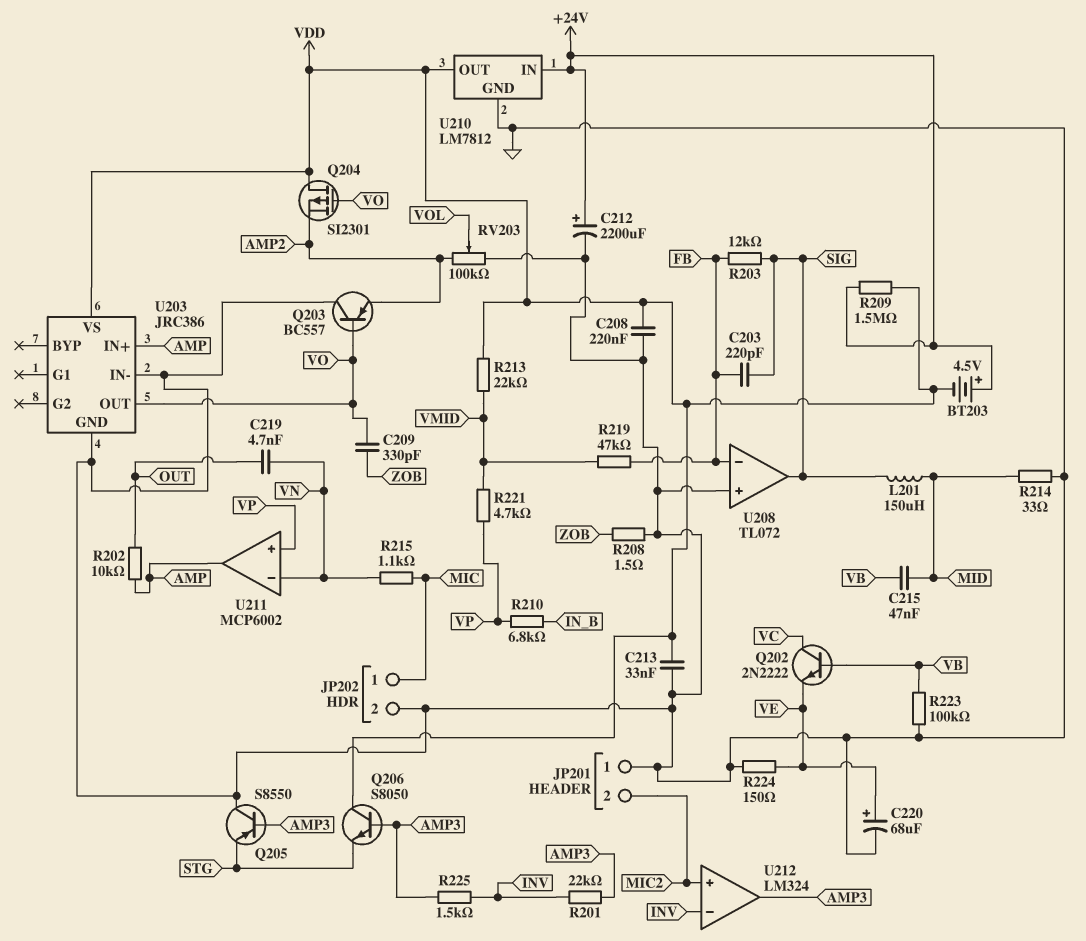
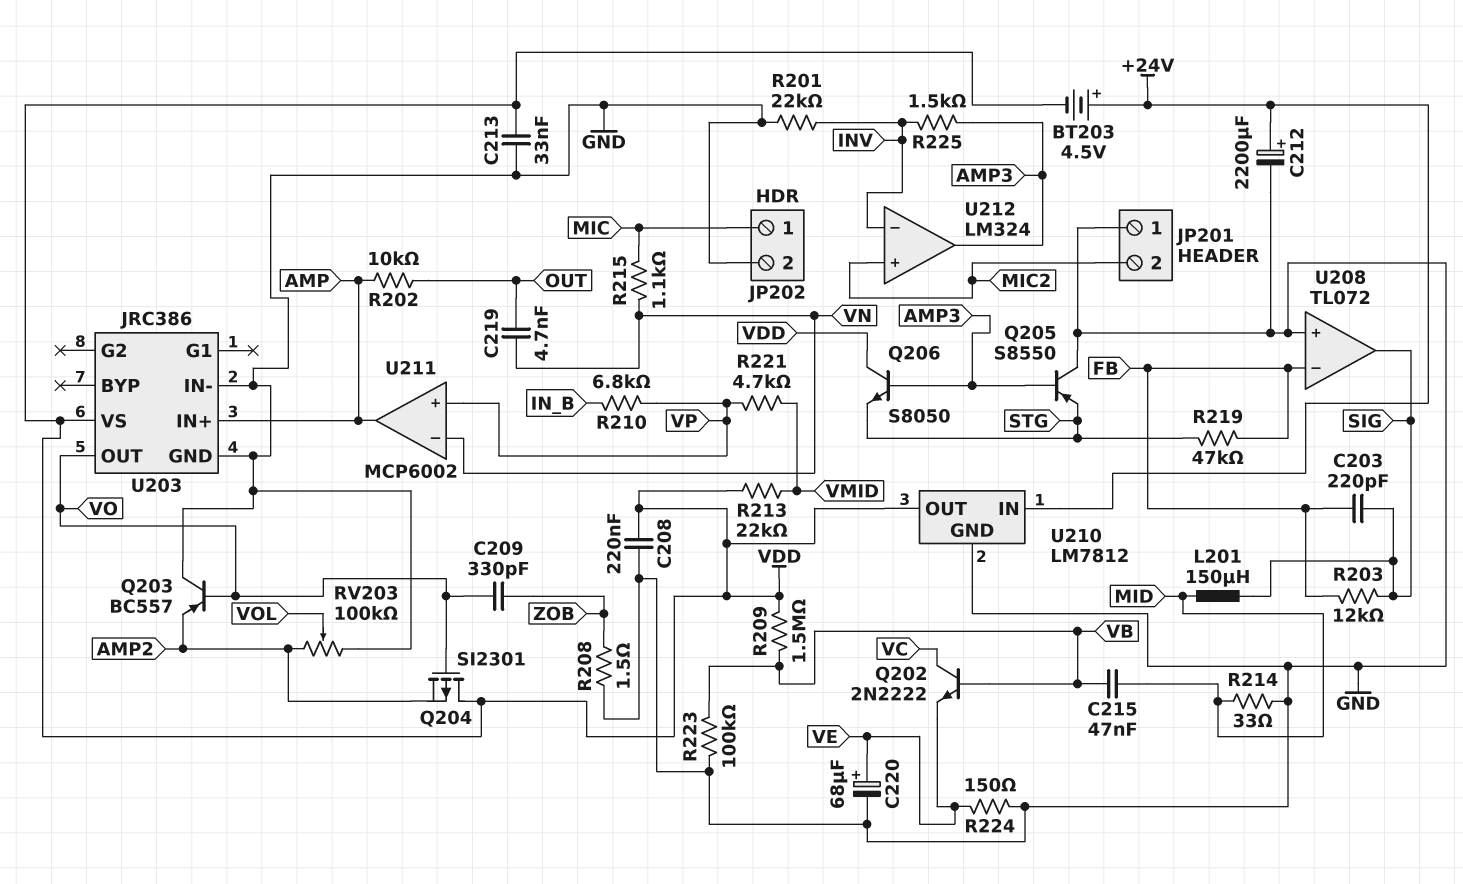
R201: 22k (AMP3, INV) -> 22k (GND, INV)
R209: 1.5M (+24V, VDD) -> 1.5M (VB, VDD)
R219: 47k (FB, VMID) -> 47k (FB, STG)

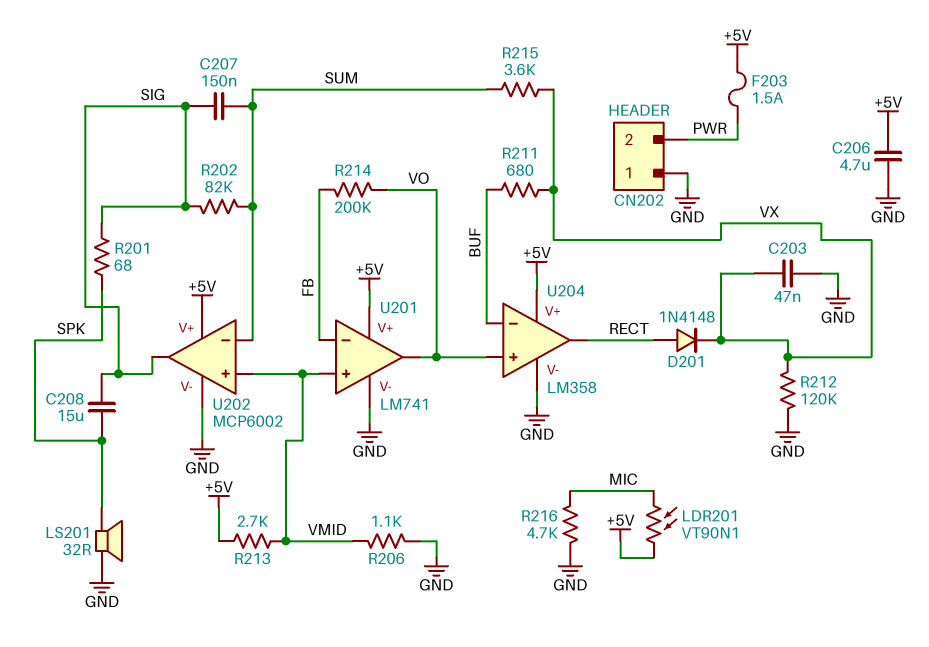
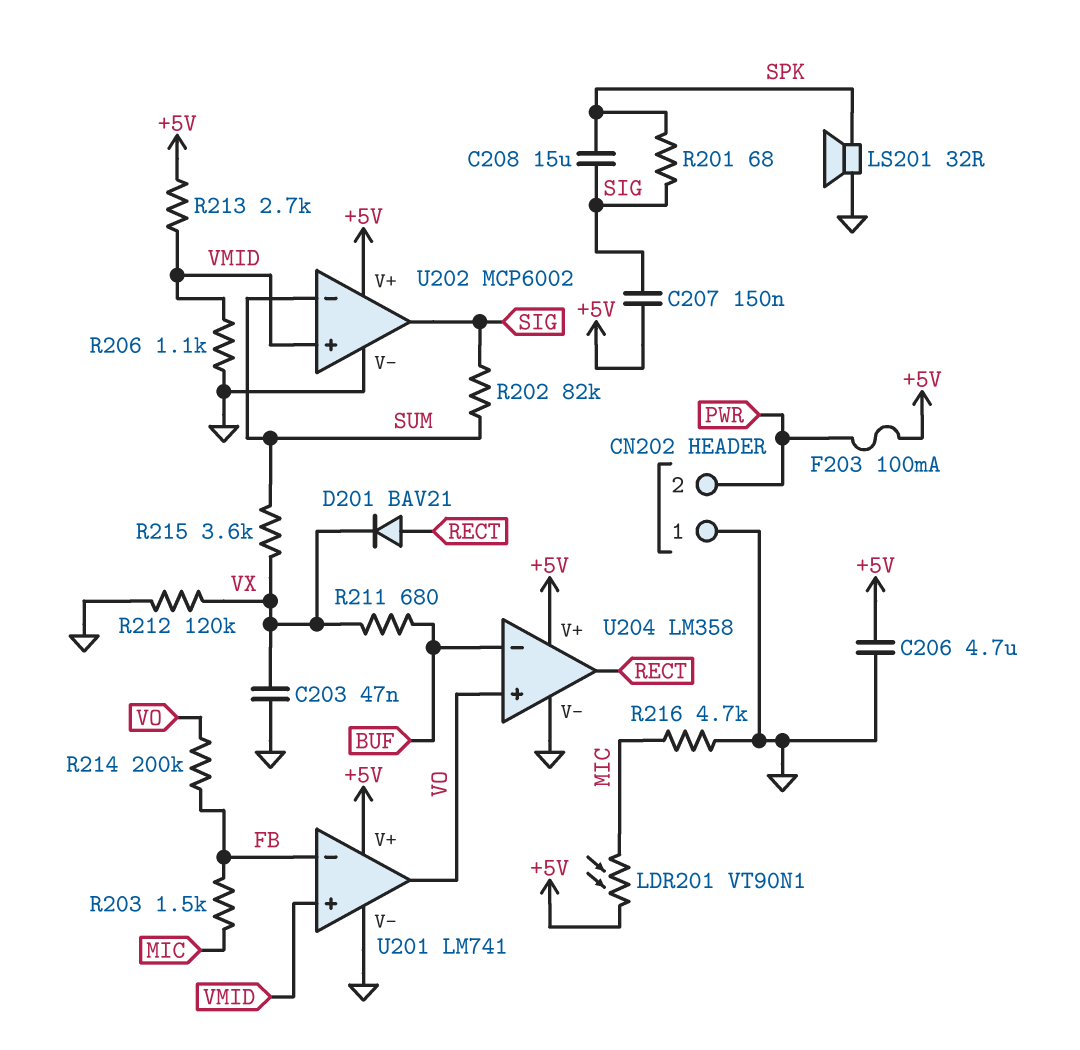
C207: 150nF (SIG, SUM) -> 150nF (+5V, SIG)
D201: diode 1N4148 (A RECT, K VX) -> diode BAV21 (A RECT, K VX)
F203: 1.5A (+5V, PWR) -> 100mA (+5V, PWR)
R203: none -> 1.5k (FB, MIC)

********

» Problem: For each record above, write it out exactly and omit any picture.

» Solution for this task:
R201: 22k (AMP3, INV) -> 22k (GND, INV)
R209: 1.5M (+24V, VDD) -> 1.5M (VB, VDD)
R219: 47k (FB, VMID) -> 47k (FB, STG)

C207: 150nF (SIG, SUM) -> 150nF (+5V, SIG)
D201: diode 1N4148 (A RECT, K VX) -> diode BAV21 (A RECT, K VX)
F203: 1.5A (+5V, PWR) -> 100mA (+5V, PWR)
R203: none -> 1.5k (FB, MIC)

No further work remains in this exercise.